== Segment start ==

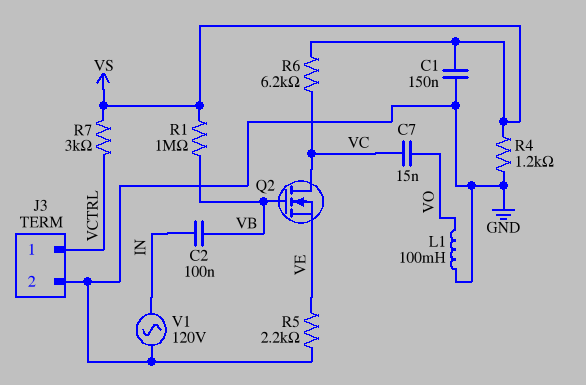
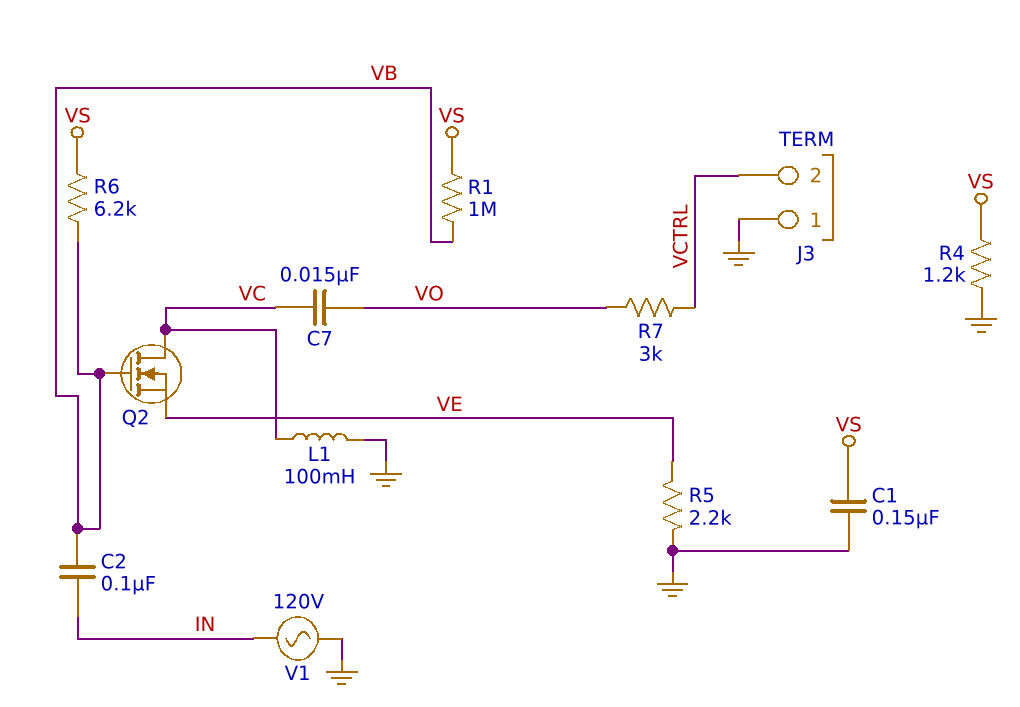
J3 pin 1: VCTRL -> GND
J3 pin 2: GND -> VCTRL
L1: 100mH (GND, VO) -> 100mH (GND, VC)
R6: 6.2k (VC, VS) -> 6.2k (VB, VS)
R7: 3k (VCTRL, VS) -> 3k (VCTRL, VO)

== Segment end ==

Work item
Could you copy all of the entries above exactly, without the pictures?

Result below
J3 pin 1: VCTRL -> GND
J3 pin 2: GND -> VCTRL
L1: 100mH (GND, VO) -> 100mH (GND, VC)
R6: 6.2k (VC, VS) -> 6.2k (VB, VS)
R7: 3k (VCTRL, VS) -> 3k (VCTRL, VO)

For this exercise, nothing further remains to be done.